> **Aim of the exercise**: From the entries below, transcribe exactly the lines between the line holding "R8: 6.8k (GND, VB2) -> none" and the line holding "C1: 47nF (COM, VIN) -> 33nF (COM, VIN)", inclusive; skip all other lines.

> **Exercise materials**:
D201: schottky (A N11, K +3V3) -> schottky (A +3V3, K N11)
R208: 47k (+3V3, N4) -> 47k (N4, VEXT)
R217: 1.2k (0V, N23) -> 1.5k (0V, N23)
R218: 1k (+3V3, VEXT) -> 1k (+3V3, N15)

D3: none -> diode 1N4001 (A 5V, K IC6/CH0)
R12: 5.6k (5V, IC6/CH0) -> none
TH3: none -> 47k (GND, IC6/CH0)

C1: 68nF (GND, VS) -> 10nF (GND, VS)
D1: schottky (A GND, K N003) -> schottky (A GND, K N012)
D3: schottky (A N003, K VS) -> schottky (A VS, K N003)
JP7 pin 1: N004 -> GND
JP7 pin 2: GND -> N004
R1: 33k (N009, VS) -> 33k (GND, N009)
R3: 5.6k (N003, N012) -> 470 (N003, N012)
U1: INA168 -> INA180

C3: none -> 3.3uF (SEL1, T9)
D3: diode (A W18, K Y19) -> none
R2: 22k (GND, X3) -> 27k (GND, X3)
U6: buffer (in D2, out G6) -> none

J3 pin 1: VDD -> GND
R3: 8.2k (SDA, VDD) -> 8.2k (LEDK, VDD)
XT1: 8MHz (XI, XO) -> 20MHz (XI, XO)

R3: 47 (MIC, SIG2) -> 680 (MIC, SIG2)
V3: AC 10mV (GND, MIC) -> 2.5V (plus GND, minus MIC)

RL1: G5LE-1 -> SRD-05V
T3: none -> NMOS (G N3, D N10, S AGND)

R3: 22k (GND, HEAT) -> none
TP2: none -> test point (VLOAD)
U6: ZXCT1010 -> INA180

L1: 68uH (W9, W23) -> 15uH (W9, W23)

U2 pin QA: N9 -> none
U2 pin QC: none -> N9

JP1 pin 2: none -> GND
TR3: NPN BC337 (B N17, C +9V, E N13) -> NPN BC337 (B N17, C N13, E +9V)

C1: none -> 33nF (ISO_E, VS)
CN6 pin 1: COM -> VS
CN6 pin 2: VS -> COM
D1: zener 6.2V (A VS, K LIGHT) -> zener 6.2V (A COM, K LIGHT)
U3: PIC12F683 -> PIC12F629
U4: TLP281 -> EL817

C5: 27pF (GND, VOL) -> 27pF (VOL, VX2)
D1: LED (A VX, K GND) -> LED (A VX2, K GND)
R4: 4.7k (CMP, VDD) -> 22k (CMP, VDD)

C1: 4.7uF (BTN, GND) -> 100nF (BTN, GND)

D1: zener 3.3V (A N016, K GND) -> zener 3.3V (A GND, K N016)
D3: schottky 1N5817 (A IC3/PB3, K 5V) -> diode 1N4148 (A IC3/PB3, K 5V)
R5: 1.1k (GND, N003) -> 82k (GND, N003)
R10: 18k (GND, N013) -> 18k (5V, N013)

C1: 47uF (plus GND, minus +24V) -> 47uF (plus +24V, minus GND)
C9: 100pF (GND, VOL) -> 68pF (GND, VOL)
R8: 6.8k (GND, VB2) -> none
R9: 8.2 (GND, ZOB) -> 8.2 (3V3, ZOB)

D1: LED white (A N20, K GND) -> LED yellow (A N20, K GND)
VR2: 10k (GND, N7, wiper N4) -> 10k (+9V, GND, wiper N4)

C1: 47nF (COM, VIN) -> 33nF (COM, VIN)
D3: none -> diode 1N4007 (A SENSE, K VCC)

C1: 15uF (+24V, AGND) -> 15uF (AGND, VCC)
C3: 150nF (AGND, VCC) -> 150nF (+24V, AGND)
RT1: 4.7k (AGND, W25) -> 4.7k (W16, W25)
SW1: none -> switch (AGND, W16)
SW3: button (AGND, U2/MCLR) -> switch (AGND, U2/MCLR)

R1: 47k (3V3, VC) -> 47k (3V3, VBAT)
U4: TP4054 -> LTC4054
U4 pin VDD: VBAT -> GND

> **Reply**:
R8: 6.8k (GND, VB2) -> none
R9: 8.2 (GND, ZOB) -> 8.2 (3V3, ZOB)

D1: LED white (A N20, K GND) -> LED yellow (A N20, K GND)
VR2: 10k (GND, N7, wiper N4) -> 10k (+9V, GND, wiper N4)

C1: 47nF (COM, VIN) -> 33nF (COM, VIN)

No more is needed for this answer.